Supplied material START

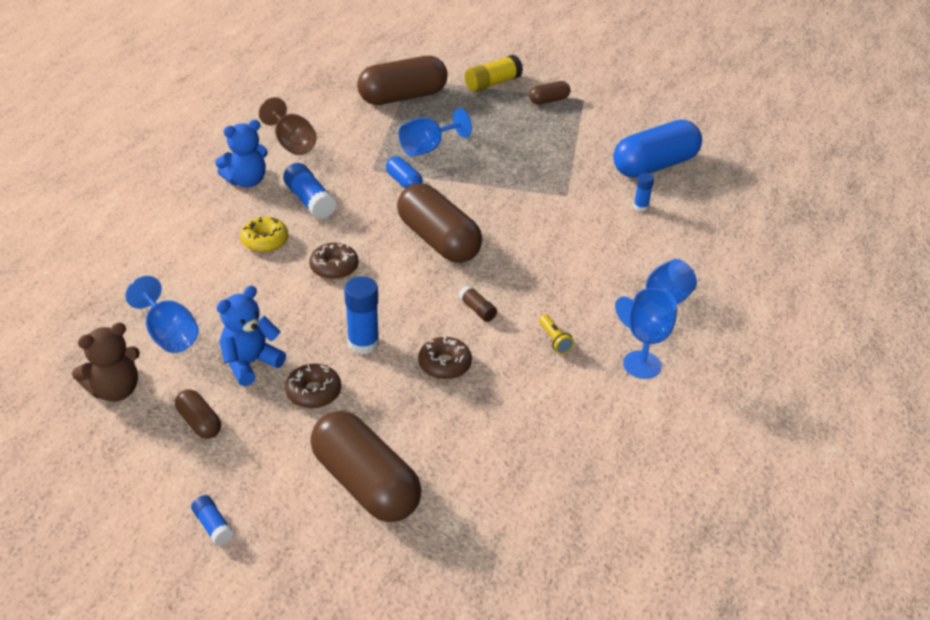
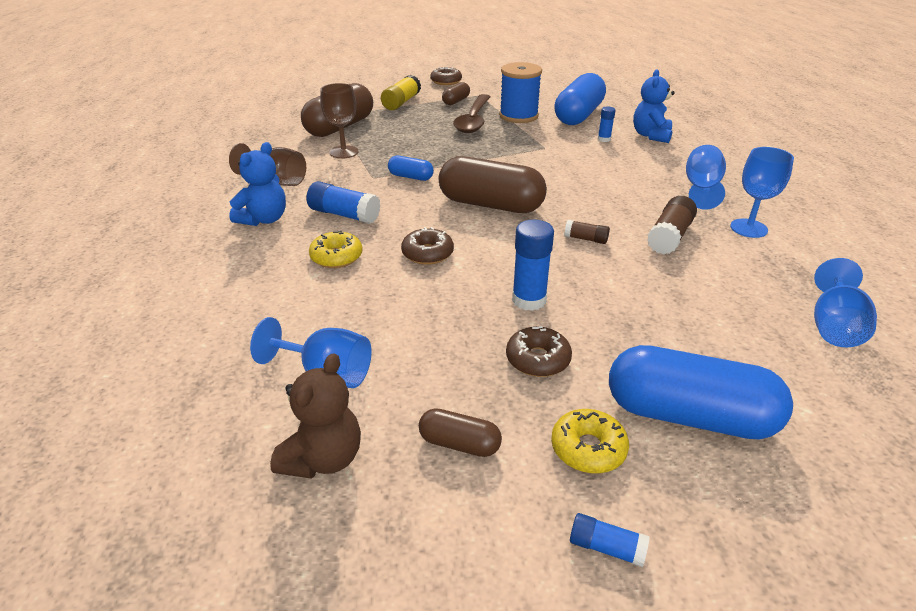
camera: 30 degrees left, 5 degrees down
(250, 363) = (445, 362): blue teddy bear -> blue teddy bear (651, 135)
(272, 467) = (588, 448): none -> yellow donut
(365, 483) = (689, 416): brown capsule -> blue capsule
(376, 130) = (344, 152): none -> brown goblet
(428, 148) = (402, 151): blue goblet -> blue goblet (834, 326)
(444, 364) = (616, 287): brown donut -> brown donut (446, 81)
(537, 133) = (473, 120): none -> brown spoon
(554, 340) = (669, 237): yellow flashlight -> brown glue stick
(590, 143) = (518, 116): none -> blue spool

Supplied material END
Supplied material START

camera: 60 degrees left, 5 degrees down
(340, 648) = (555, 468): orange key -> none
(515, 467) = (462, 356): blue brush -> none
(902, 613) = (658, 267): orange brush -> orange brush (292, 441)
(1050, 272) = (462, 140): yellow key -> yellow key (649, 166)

Supplied material END

*What is expected*: Would you quote everything above from the line containing "camera: 30 degrees left, 5 degrees down" down to the line containing "(428, 148) = (402, 151): blue"? Include both of those lines and nothing else.

*Answer box*:
camera: 30 degrees left, 5 degrees down
(250, 363) = (445, 362): blue teddy bear -> blue teddy bear (651, 135)
(272, 467) = (588, 448): none -> yellow donut
(365, 483) = (689, 416): brown capsule -> blue capsule
(376, 130) = (344, 152): none -> brown goblet
(428, 148) = (402, 151): blue goblet -> blue goblet (834, 326)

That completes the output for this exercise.